ENTRIES PROVIDED ->

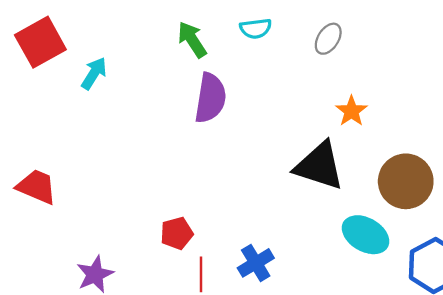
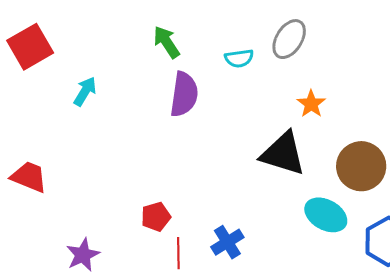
cyan semicircle: (256, 28) -> (239, 58), moved
gray ellipse: (328, 39) -> (289, 39), size x1.4
cyan arrow: (94, 73) -> (85, 91), moved

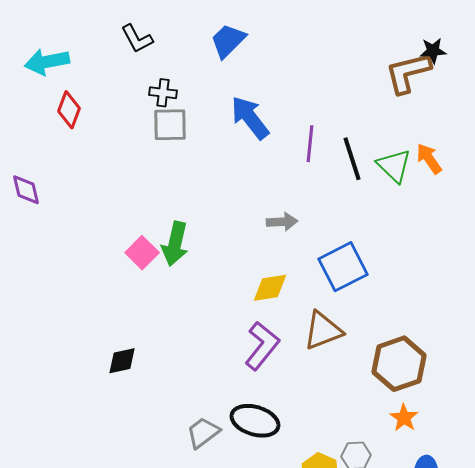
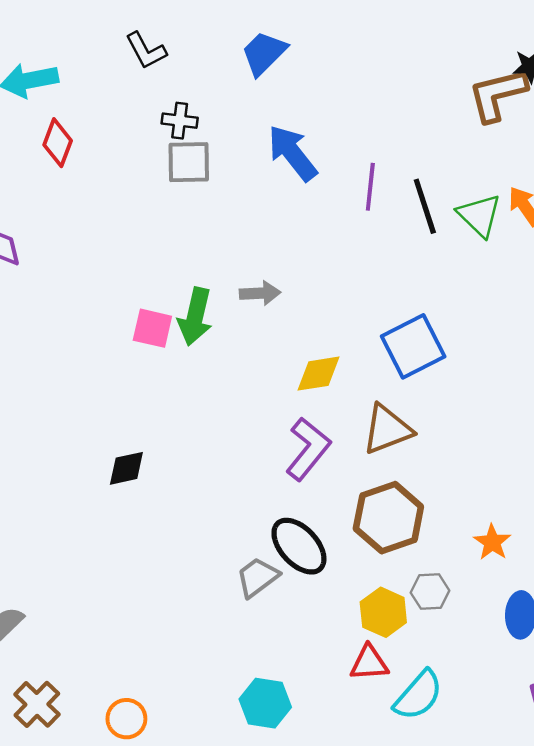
gray arrow: (282, 222) -> (260, 293), moved
pink square: (142, 253) -> (152, 328), turned -32
brown hexagon: (399, 364) -> (388, 518), moved
black ellipse: (255, 421) -> (299, 546), turned 30
gray trapezoid: (203, 433) -> (257, 577), moved

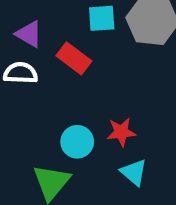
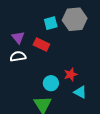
purple triangle: (29, 34) -> (18, 37), turned 32

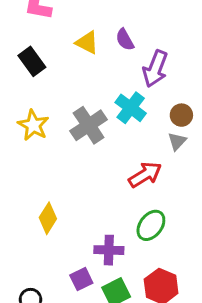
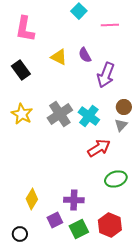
cyan cross: (131, 108) -> (89, 116), moved
yellow diamond: (48, 218) -> (32, 199), moved
green ellipse: (151, 225) -> (116, 179), moved, turned 35

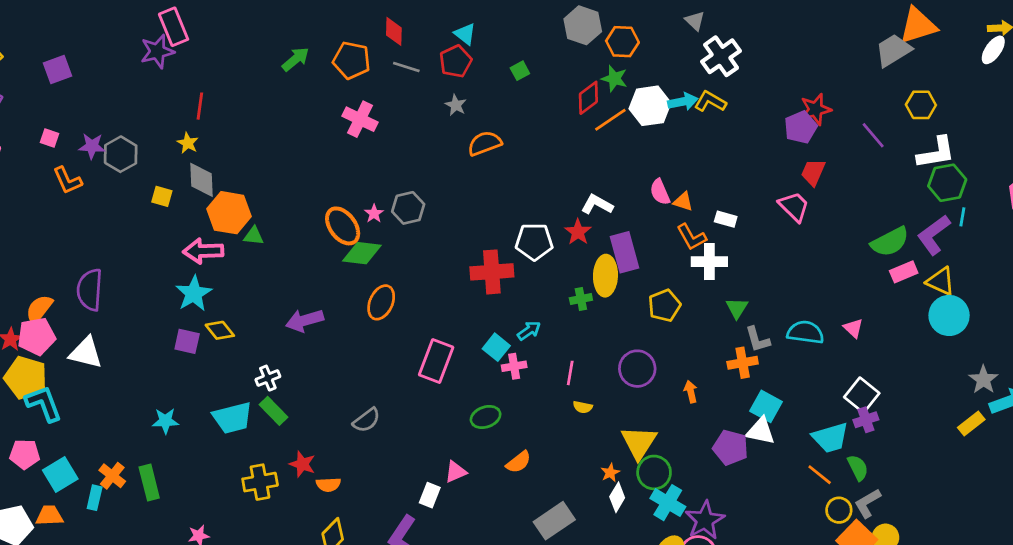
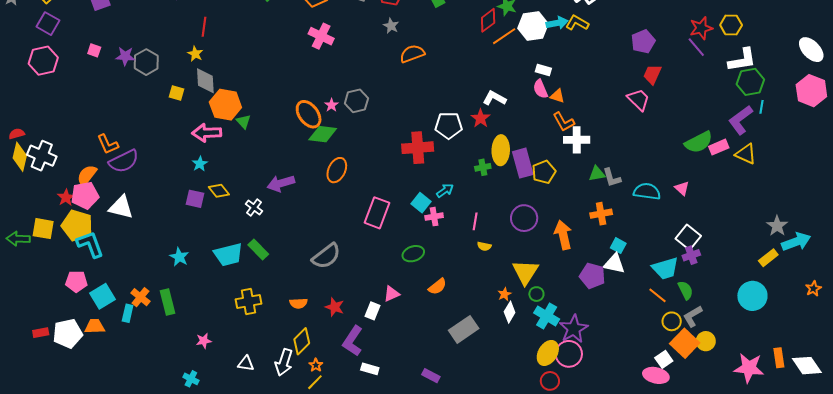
red star: (816, 109) -> (701, 28), moved
orange L-shape: (67, 180) -> (108, 144), moved
white rectangle: (726, 219) -> (543, 70), moved
green triangle: (254, 236) -> (244, 122), turned 42
green semicircle: (890, 242) -> (699, 142), moved
purple rectangle: (625, 252) -> (523, 163), moved
purple semicircle: (90, 290) -> (124, 161), turned -120
cyan star: (194, 293) -> (200, 164), size x0.6
green triangle: (737, 308) -> (597, 174), turned 48
cyan circle: (949, 315) -> (752, 296), moved
gray L-shape: (758, 339) -> (612, 178), moved
white cross: (268, 378) -> (254, 208), moved, turned -30
orange arrow: (691, 392) -> (563, 235), size x1.8
cyan square: (766, 406) -> (618, 246), size x0.7
gray semicircle: (367, 420) -> (326, 256), size x1.4
cyan star: (165, 421) -> (179, 257), turned 30
red star: (302, 464) -> (335, 307), moved
green circle: (654, 472) -> (536, 294), size x0.6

WHAT THE TASK ASKS -> Would you retype the material exactly, omitting each picture?

RESPONSE ->
cyan semicircle: (256, 28) -> (239, 58), moved
gray ellipse: (328, 39) -> (289, 39), size x1.4
cyan arrow: (94, 73) -> (85, 91), moved

gray arrow: (282, 222) -> (260, 293), moved
pink square: (142, 253) -> (152, 328), turned -32
brown hexagon: (399, 364) -> (388, 518), moved
black ellipse: (255, 421) -> (299, 546), turned 30
gray trapezoid: (203, 433) -> (257, 577), moved

purple triangle: (29, 34) -> (18, 37), turned 32

cyan cross: (131, 108) -> (89, 116), moved
yellow diamond: (48, 218) -> (32, 199), moved
green ellipse: (151, 225) -> (116, 179), moved, turned 35

red star: (816, 109) -> (701, 28), moved
orange L-shape: (67, 180) -> (108, 144), moved
white rectangle: (726, 219) -> (543, 70), moved
green triangle: (254, 236) -> (244, 122), turned 42
green semicircle: (890, 242) -> (699, 142), moved
purple rectangle: (625, 252) -> (523, 163), moved
purple semicircle: (90, 290) -> (124, 161), turned -120
cyan star: (194, 293) -> (200, 164), size x0.6
green triangle: (737, 308) -> (597, 174), turned 48
cyan circle: (949, 315) -> (752, 296), moved
gray L-shape: (758, 339) -> (612, 178), moved
white cross: (268, 378) -> (254, 208), moved, turned -30
orange arrow: (691, 392) -> (563, 235), size x1.8
cyan square: (766, 406) -> (618, 246), size x0.7
gray semicircle: (367, 420) -> (326, 256), size x1.4
cyan star: (165, 421) -> (179, 257), turned 30
red star: (302, 464) -> (335, 307), moved
green circle: (654, 472) -> (536, 294), size x0.6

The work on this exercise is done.